**Your objective**
If a line in the listing below holds the word "yellow", it counts toward the total; report that total alone.

== Information given

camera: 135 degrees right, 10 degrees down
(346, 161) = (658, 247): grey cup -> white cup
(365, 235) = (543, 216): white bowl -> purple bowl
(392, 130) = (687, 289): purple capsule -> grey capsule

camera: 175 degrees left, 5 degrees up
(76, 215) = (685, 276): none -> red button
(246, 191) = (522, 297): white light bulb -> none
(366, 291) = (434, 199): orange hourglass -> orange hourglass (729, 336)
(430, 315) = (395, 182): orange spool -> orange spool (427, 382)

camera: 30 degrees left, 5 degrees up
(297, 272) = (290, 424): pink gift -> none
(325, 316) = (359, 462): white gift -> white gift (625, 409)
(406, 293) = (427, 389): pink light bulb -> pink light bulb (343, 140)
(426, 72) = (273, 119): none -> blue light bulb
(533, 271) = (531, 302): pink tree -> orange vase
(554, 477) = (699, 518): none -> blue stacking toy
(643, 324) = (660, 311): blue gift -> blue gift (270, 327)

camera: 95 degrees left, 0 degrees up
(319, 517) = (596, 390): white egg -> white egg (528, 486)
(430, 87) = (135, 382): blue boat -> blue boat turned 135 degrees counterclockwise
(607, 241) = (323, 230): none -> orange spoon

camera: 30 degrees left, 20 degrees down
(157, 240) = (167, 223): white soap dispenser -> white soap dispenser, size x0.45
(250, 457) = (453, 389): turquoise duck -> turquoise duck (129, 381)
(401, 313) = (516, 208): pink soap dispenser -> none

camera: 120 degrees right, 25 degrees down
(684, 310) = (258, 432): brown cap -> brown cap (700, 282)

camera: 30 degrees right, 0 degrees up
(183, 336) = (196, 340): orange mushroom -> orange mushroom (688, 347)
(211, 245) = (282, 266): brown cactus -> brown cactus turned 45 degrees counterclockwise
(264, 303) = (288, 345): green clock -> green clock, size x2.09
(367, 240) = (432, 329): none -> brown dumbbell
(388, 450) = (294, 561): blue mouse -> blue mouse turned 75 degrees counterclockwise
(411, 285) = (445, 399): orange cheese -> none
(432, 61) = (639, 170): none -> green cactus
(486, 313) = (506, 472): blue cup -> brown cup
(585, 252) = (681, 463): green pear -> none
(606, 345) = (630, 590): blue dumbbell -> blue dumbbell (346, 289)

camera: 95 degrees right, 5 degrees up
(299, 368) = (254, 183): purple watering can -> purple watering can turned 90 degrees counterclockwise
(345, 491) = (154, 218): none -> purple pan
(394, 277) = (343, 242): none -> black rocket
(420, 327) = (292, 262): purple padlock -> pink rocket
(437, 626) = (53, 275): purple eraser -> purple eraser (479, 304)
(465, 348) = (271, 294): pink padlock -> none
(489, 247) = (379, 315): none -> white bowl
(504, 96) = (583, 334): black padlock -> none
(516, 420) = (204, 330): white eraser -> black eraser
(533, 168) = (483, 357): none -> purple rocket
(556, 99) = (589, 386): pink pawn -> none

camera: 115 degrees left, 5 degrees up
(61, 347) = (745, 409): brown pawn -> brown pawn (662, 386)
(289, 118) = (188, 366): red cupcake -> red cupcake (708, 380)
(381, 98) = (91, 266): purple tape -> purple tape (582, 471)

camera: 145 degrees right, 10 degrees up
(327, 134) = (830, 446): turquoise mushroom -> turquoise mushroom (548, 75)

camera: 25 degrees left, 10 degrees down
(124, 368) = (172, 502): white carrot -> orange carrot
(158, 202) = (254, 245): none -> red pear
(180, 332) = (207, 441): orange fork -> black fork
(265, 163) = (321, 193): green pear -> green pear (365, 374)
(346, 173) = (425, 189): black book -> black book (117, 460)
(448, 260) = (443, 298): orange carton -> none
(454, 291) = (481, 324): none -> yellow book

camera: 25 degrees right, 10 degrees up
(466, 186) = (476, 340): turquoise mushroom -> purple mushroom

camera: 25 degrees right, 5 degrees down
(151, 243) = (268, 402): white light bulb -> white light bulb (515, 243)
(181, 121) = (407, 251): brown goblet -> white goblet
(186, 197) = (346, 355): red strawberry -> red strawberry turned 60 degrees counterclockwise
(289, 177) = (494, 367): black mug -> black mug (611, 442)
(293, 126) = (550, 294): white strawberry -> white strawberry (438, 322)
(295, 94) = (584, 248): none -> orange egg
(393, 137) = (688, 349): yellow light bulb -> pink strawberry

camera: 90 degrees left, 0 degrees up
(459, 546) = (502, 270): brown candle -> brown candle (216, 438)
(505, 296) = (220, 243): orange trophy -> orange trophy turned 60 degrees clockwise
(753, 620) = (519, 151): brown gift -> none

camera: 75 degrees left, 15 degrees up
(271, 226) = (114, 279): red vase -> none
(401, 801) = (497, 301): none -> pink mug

====

**Response for this exercise**
2